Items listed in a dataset
◆ ◆ ◆ ◆
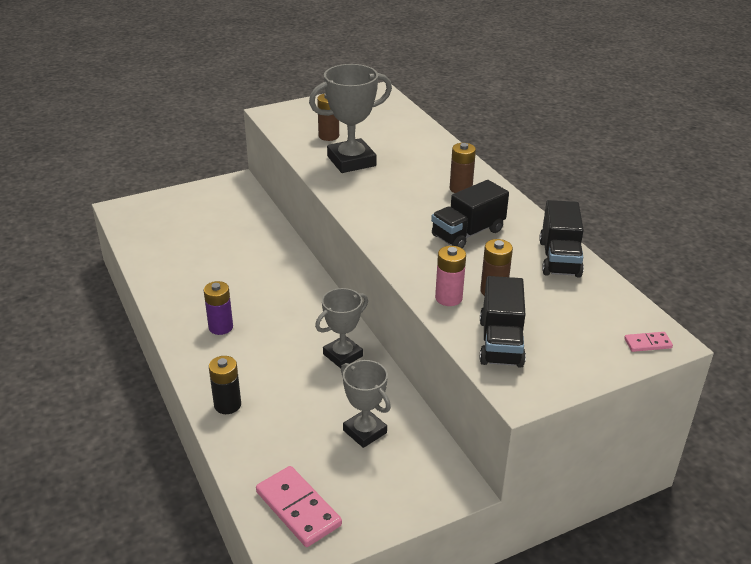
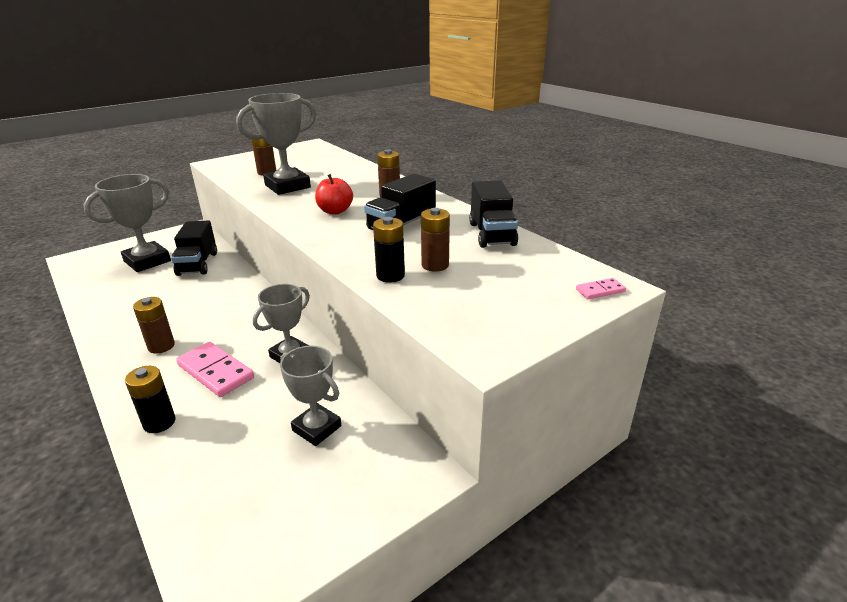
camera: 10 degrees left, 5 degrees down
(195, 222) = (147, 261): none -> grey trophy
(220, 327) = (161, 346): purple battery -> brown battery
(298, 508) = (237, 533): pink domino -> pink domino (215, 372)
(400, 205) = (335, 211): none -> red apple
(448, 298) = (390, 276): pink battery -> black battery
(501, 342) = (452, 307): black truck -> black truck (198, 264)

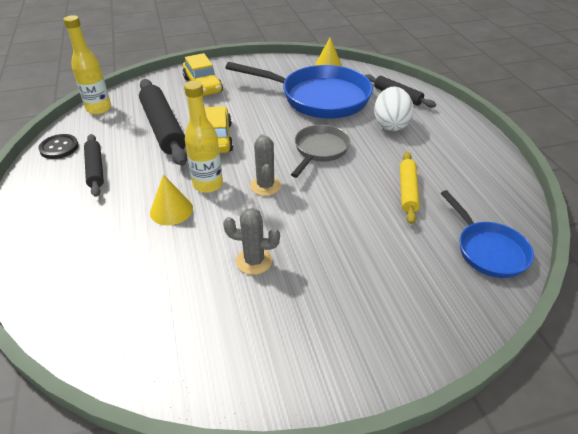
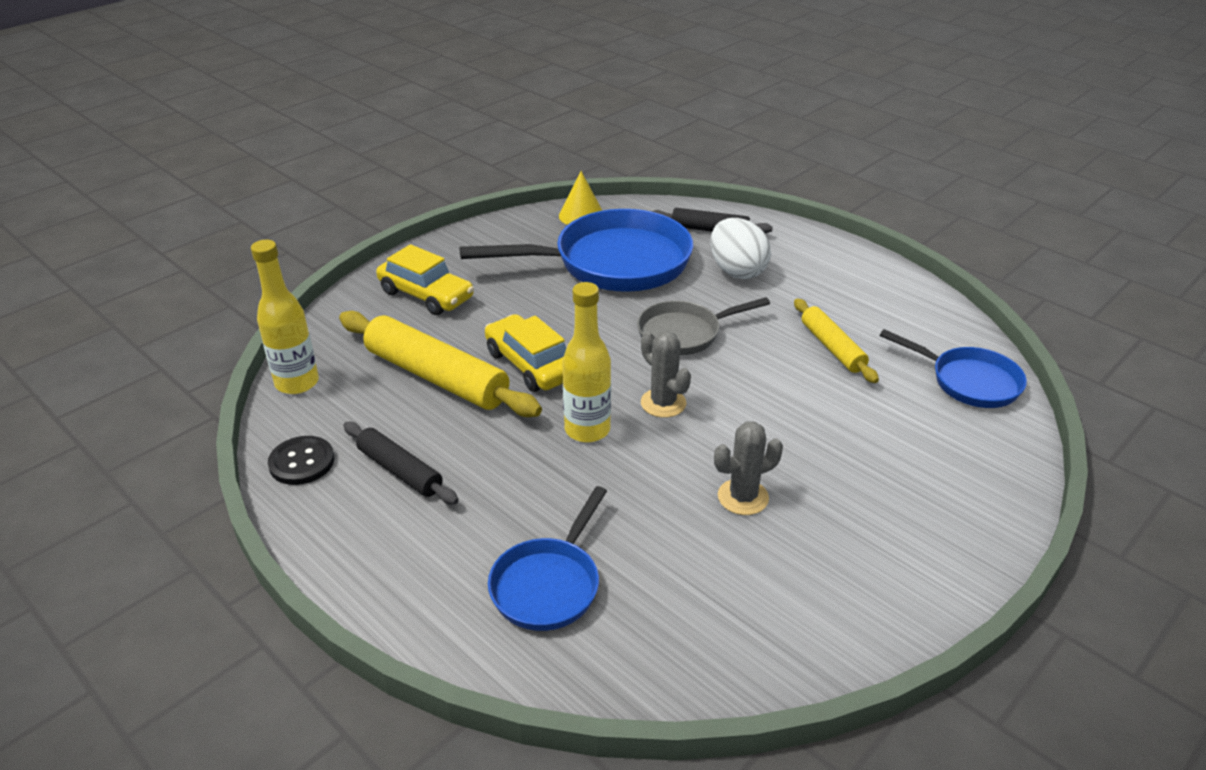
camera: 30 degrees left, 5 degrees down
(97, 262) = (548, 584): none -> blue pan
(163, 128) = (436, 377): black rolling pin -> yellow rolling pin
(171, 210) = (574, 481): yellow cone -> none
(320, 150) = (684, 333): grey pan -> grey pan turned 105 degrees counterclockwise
◆ ◆ ◆ ◆
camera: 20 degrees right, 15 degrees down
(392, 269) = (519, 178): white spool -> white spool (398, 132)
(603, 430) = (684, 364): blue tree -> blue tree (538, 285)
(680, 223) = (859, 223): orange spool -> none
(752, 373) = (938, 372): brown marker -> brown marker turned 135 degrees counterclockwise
◆ ◆ ◆ ◆
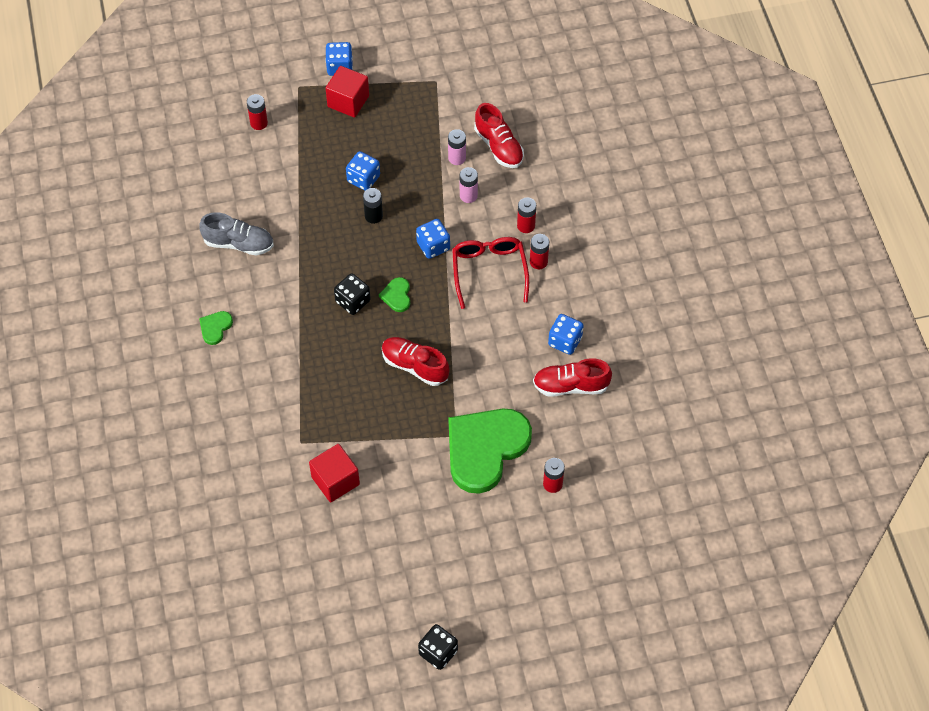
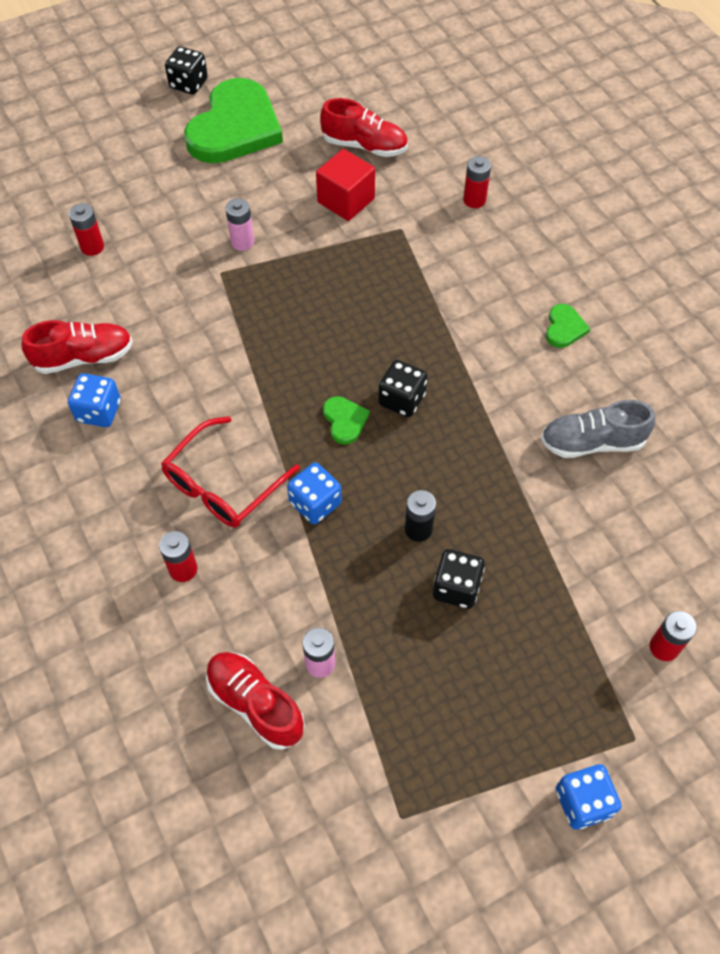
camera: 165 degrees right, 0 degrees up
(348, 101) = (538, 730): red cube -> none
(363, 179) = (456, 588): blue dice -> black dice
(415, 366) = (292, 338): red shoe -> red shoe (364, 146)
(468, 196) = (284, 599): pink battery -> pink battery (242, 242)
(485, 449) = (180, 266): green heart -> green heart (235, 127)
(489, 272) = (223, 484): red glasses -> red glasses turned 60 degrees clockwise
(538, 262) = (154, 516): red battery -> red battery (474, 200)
◆ ◆ ◆ ◆
## What is required
Set down, unchanged, only those lines above that fall between the line with "camera: 165 degrees right, 0 degrees up" and the line with "(538, 262) = (154, 516): red", the two end lines included.

## Response below
camera: 165 degrees right, 0 degrees up
(348, 101) = (538, 730): red cube -> none
(363, 179) = (456, 588): blue dice -> black dice
(415, 366) = (292, 338): red shoe -> red shoe (364, 146)
(468, 196) = (284, 599): pink battery -> pink battery (242, 242)
(485, 449) = (180, 266): green heart -> green heart (235, 127)
(489, 272) = (223, 484): red glasses -> red glasses turned 60 degrees clockwise
(538, 262) = (154, 516): red battery -> red battery (474, 200)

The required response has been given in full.